What the exercise asks: Each line of the material, from the first through the one containing "340, 635, 431>", is to be written out exactly.

Material for this task:
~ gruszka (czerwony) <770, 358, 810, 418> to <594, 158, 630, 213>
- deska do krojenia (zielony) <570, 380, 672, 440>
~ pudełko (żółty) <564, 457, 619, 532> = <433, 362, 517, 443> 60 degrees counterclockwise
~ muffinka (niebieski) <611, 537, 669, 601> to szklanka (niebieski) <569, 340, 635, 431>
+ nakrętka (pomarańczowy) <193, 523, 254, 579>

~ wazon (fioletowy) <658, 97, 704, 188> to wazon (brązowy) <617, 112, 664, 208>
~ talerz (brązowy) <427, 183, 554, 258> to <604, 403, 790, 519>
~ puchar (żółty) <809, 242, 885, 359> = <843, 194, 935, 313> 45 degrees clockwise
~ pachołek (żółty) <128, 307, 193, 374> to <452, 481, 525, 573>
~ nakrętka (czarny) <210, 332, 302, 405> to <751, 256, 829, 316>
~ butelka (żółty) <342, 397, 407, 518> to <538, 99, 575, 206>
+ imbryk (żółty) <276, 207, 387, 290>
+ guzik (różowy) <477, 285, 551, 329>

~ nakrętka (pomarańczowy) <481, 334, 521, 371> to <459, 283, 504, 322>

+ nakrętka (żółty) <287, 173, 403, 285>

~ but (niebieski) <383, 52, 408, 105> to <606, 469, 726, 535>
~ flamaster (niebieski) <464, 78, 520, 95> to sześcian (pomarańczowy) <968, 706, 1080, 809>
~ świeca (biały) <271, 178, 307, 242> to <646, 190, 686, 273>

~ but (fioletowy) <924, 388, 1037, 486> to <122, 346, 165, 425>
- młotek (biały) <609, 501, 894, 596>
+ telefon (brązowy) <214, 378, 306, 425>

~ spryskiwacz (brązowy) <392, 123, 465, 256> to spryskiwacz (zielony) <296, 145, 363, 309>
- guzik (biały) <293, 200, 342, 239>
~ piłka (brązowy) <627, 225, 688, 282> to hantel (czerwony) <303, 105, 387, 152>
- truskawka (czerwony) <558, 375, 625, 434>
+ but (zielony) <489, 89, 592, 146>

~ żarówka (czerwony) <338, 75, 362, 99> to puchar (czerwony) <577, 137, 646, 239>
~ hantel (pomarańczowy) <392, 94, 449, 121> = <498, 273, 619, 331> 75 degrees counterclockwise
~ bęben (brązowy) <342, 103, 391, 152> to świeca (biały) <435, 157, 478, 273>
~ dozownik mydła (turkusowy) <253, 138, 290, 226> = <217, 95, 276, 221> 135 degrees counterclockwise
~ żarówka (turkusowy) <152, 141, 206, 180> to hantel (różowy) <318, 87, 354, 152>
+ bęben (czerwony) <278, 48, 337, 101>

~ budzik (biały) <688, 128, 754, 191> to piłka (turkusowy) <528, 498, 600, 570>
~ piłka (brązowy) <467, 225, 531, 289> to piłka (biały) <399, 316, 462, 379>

Finished task:
~ gruszka (czerwony) <770, 358, 810, 418> to <594, 158, 630, 213>
- deska do krojenia (zielony) <570, 380, 672, 440>
~ pudełko (żółty) <564, 457, 619, 532> = <433, 362, 517, 443> 60 degrees counterclockwise
~ muffinka (niebieski) <611, 537, 669, 601> to szklanka (niebieski) <569, 340, 635, 431>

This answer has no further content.